**Task item:** Leave the pictures out and restate every line below exactly.

** Dataset records follows **

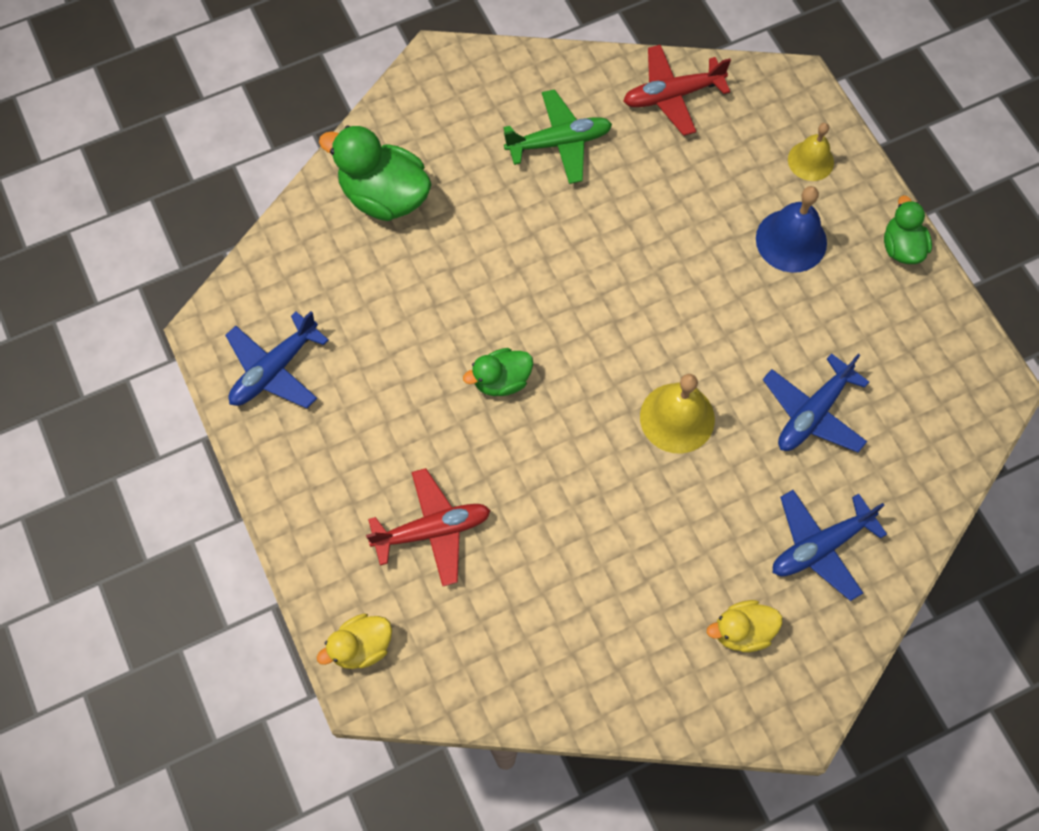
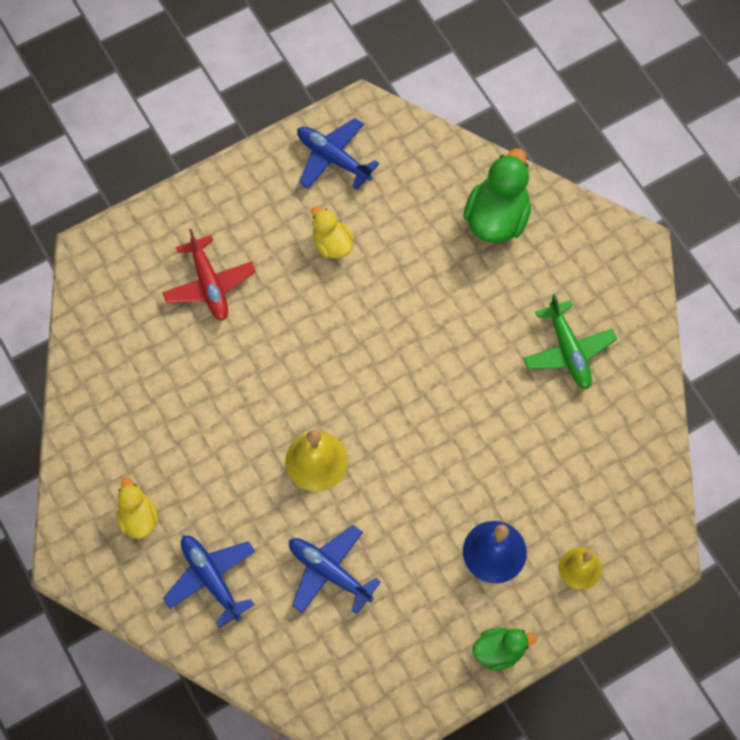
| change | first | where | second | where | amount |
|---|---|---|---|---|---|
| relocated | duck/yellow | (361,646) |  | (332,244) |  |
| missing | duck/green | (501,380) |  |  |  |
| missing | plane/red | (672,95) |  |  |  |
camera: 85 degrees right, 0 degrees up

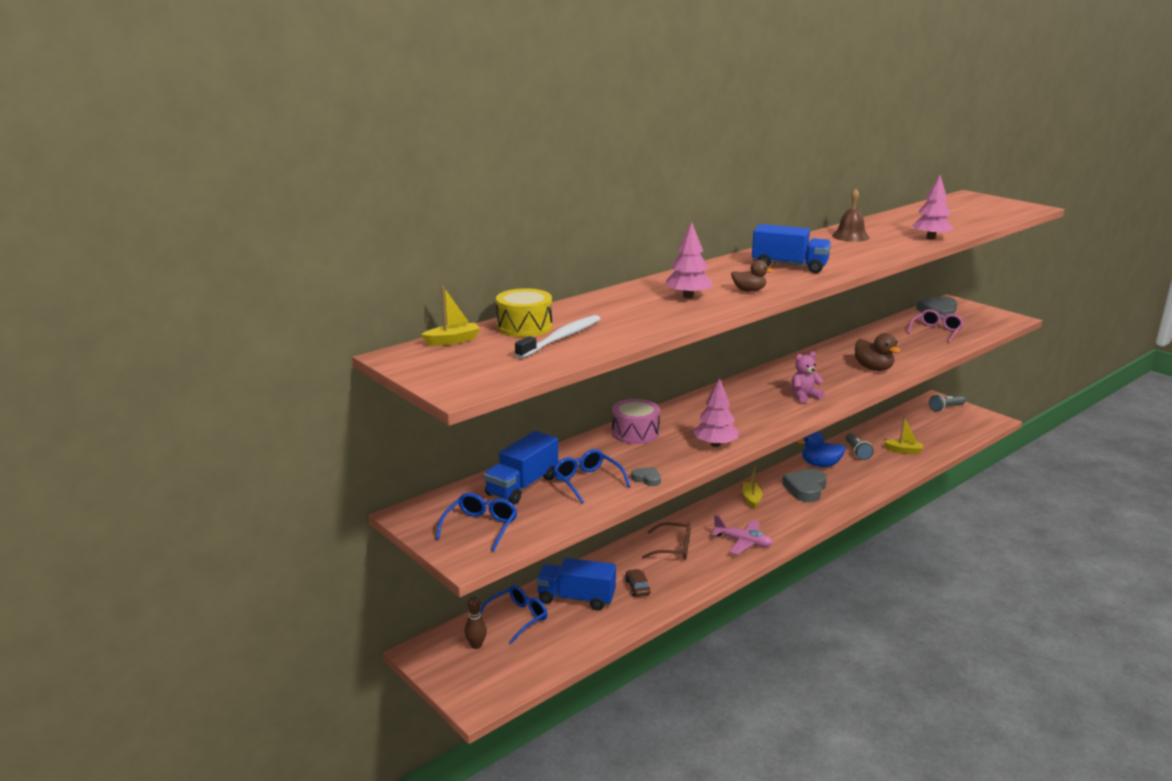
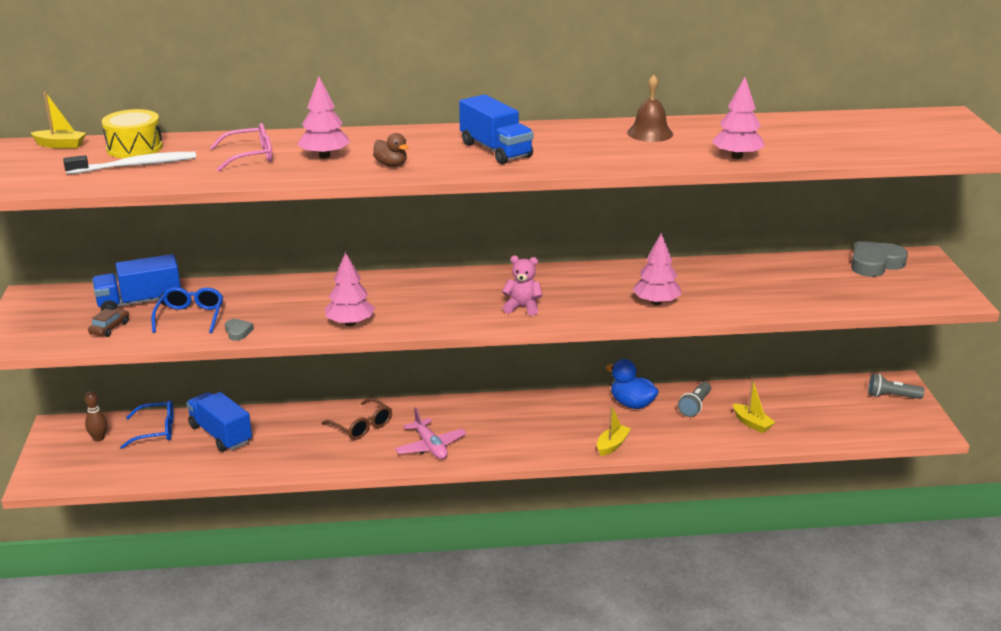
| change | first | where | second | where | amount |
|---|---|---|---|---|---|
| missing | glasses/blue | (481,527) |  |  |  |
| missing | drum/pink | (635,433) |  |  |  |
| relocated | car/brown | (637,587) |  | (110,328) |  |
| relocated | boat/yellow | (751,499) |  | (612,445) |  |
| missing | heart/grey | (805,489) |  |  |  |
| exchanged | duck/brown | (873,368) | tree/pink | (656,302) |  |
| relocated | glasses/pink | (936,331) |  | (250,156) |  |
camera: 35 degrees right, 5 degrees up

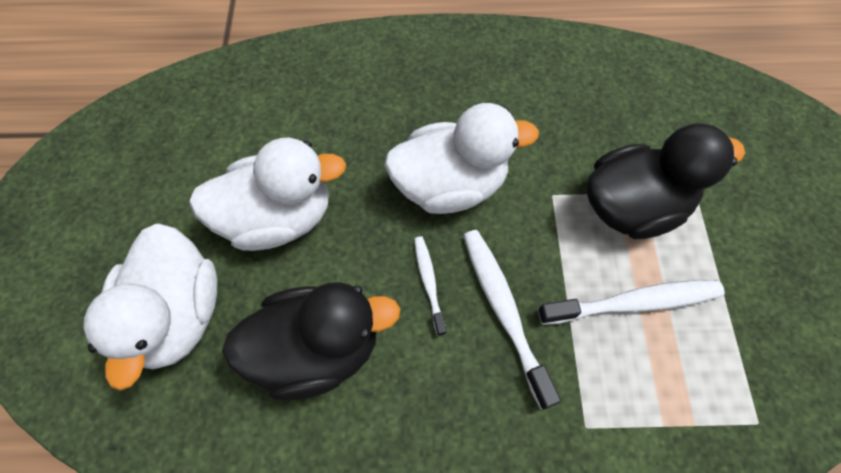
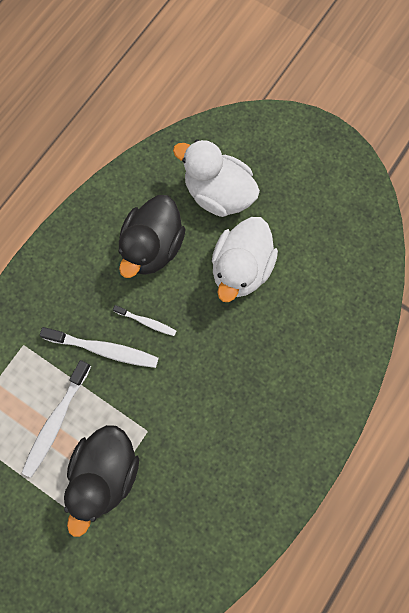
| change | first | where | second | where | amount |
|---|---|---|---|---|---|
| missing | duck/white | (450,185) |  |  |  |
camera: 125 degrees right, 10 degrees up

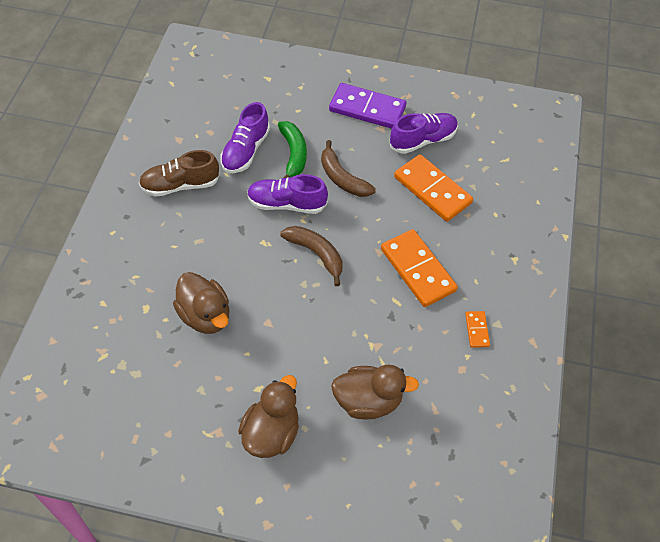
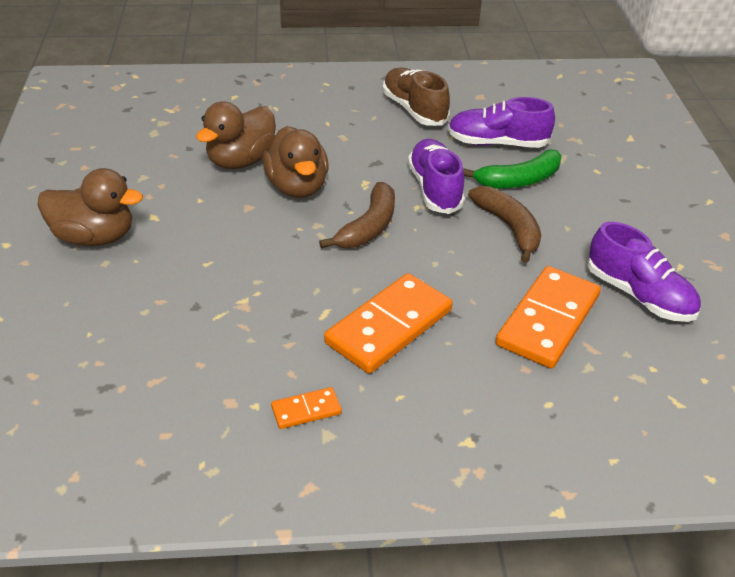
| change | first | where | second | where | amount |
|---|---|---|---|---|---|
| spun | banana/brown | (342,178) |  | (509,228) | 120 degrees clockwise |
| missing | domino/purple | (367,109) |  |  |  |
| relocated | duck/brown | (368,401) |  | (297,187) |  |
camera: 75 degrees right, 15 degrees down

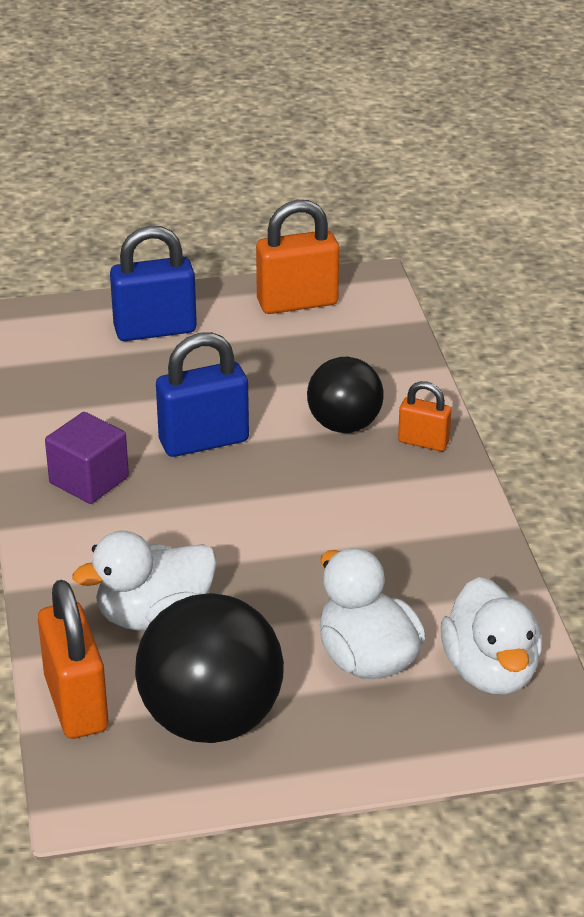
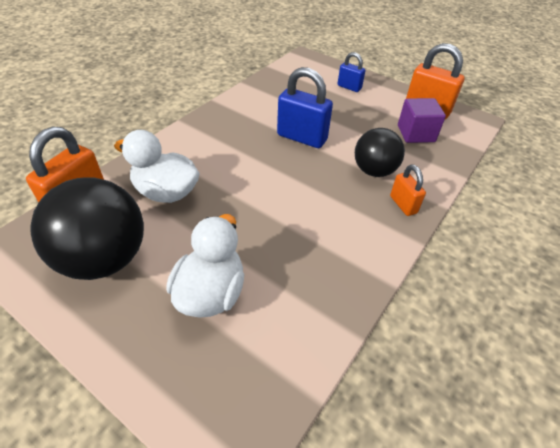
| change | first | where | second | where | amount |
|---|---|---|---|---|---|
| relocated | cube/purple | (89,480) |  | (416,133) |  |
| size | padlock/blue | (155,330) |  | (349,87) | x0.57 |
| missing | duck/white | (490,671) |  |  |  |
camera: 45 degrees right, 10 degrees up

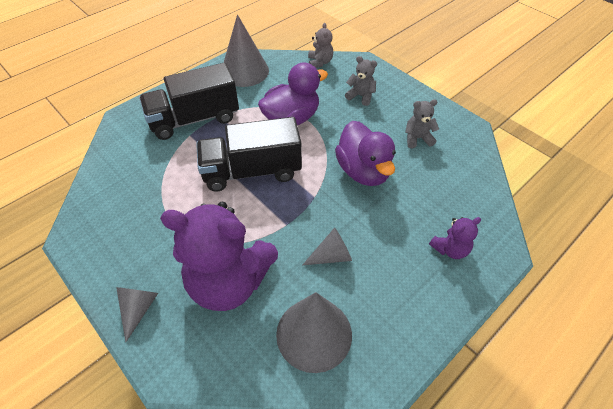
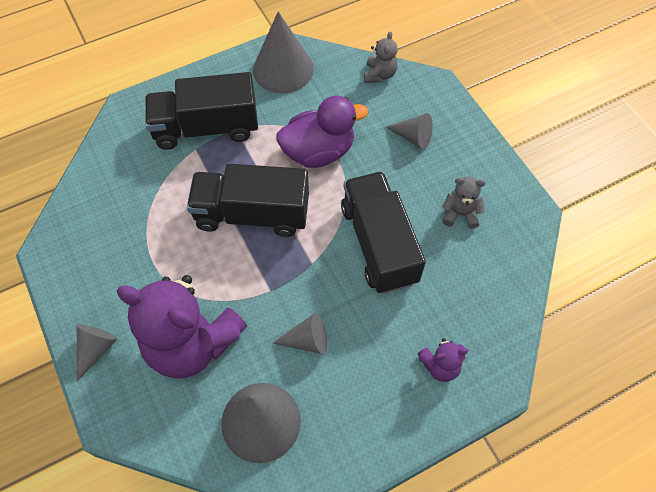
| change | first | where | second | where | amount |
|---|---|---|---|---|---|
| exchanged | duck/purple | (363,171) | truck/black | (379,243) |  |
| exchanged | teddy bear/grey | (360,96) | cone/grey | (413,137) |  |
camera: 15 degrees right, 10 degrees up

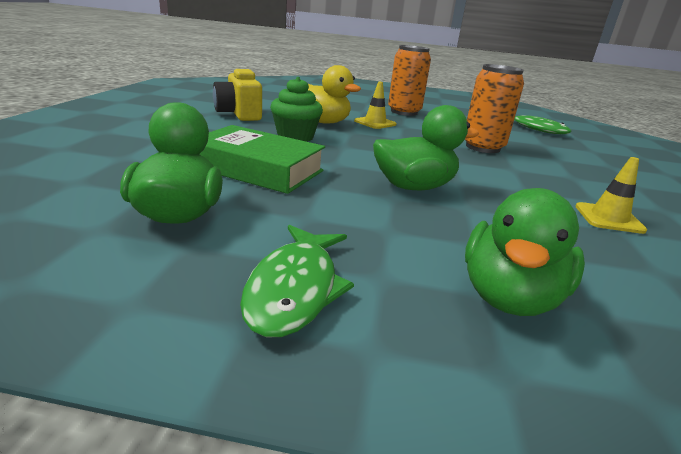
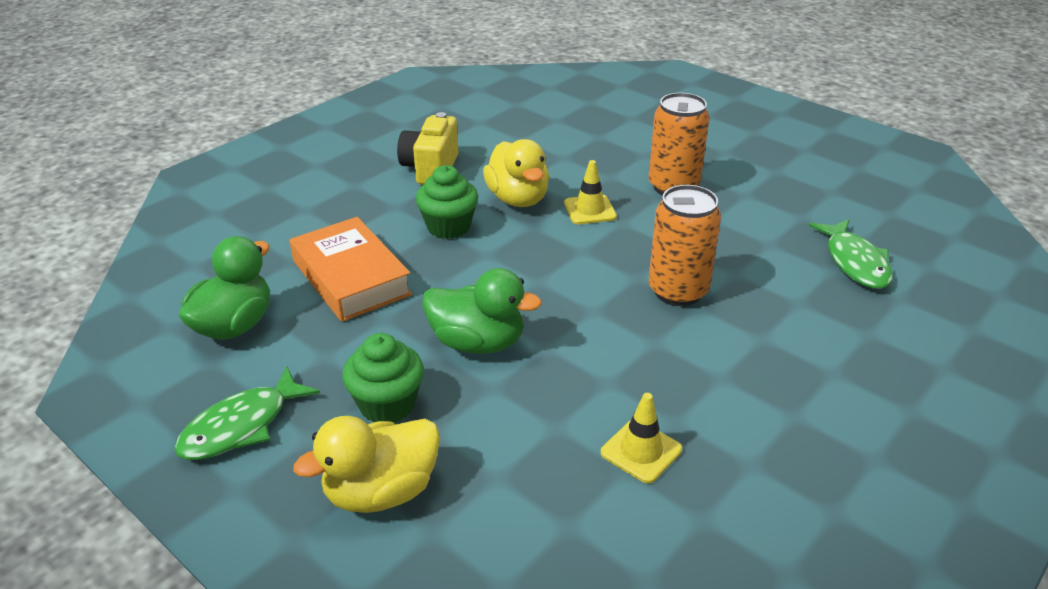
| change | first | where | second | where | amount |
|---|---|---|---|---|---|
| colour | book/green | (257,169) | book/orange | (351,278) |  |
| colour | duck/green | (509,297) | duck/yellow | (381,492) |  |
| appeared |  |  | cupcake/green | (387,404) |  |
camera: 35 degrees right, 10 degrees up

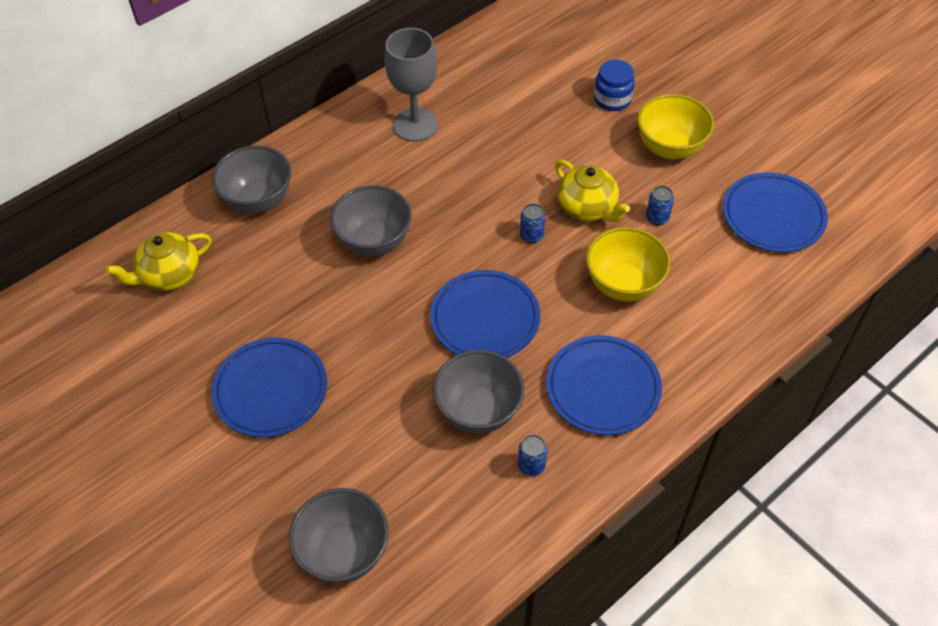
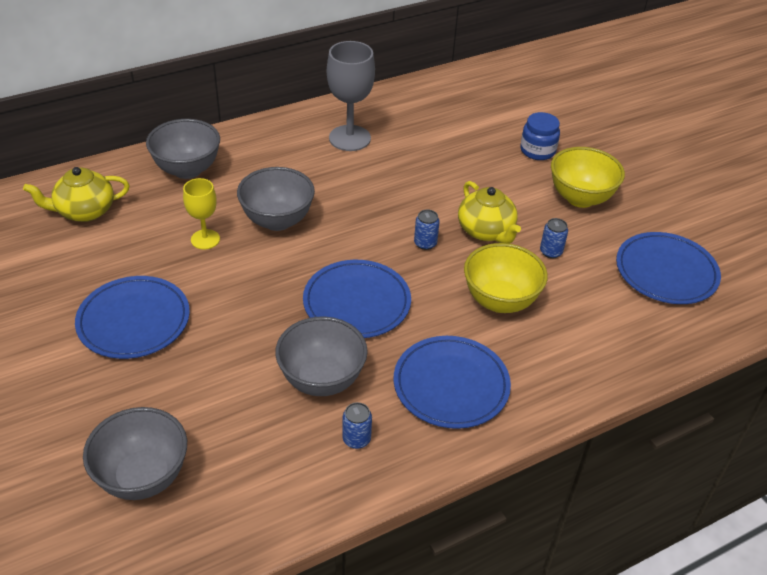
| change | first | where | second | where | amount |
|---|---|---|---|---|---|
| appeared |  |  | goblet/yellow | (205,239) |  |
camera: 10 degrees right, 10 degrees down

** End of Dataset records **

**Exercise answer:**
| change | first | where | second | where | amount |
|---|---|---|---|---|---|
| relocated | duck/yellow | (361,646) |  | (332,244) |  |
| missing | duck/green | (501,380) |  |  |  |
| missing | plane/red | (672,95) |  |  |  |
camera: 85 degrees right, 0 degrees up

| change | first | where | second | where | amount |
|---|---|---|---|---|---|
| missing | glasses/blue | (481,527) |  |  |  |
| missing | drum/pink | (635,433) |  |  |  |
| relocated | car/brown | (637,587) |  | (110,328) |  |
| relocated | boat/yellow | (751,499) |  | (612,445) |  |
| missing | heart/grey | (805,489) |  |  |  |
| exchanged | duck/brown | (873,368) | tree/pink | (656,302) |  |
| relocated | glasses/pink | (936,331) |  | (250,156) |  |
camera: 35 degrees right, 5 degrees up

| change | first | where | second | where | amount |
|---|---|---|---|---|---|
| missing | duck/white | (450,185) |  |  |  |
camera: 125 degrees right, 10 degrees up

| change | first | where | second | where | amount |
|---|---|---|---|---|---|
| spun | banana/brown | (342,178) |  | (509,228) | 120 degrees clockwise |
| missing | domino/purple | (367,109) |  |  |  |
| relocated | duck/brown | (368,401) |  | (297,187) |  |
camera: 75 degrees right, 15 degrees down

| change | first | where | second | where | amount |
|---|---|---|---|---|---|
| relocated | cube/purple | (89,480) |  | (416,133) |  |
| size | padlock/blue | (155,330) |  | (349,87) | x0.57 |
| missing | duck/white | (490,671) |  |  |  |
camera: 45 degrees right, 10 degrees up

| change | first | where | second | where | amount |
|---|---|---|---|---|---|
| exchanged | duck/purple | (363,171) | truck/black | (379,243) |  |
| exchanged | teddy bear/grey | (360,96) | cone/grey | (413,137) |  |
camera: 15 degrees right, 10 degrees up

| change | first | where | second | where | amount |
|---|---|---|---|---|---|
| colour | book/green | (257,169) | book/orange | (351,278) |  |
| colour | duck/green | (509,297) | duck/yellow | (381,492) |  |
| appeared |  |  | cupcake/green | (387,404) |  |
camera: 35 degrees right, 10 degrees up

| change | first | where | second | where | amount |
|---|---|---|---|---|---|
| appeared |  |  | goblet/yellow | (205,239) |  |
camera: 10 degrees right, 10 degrees down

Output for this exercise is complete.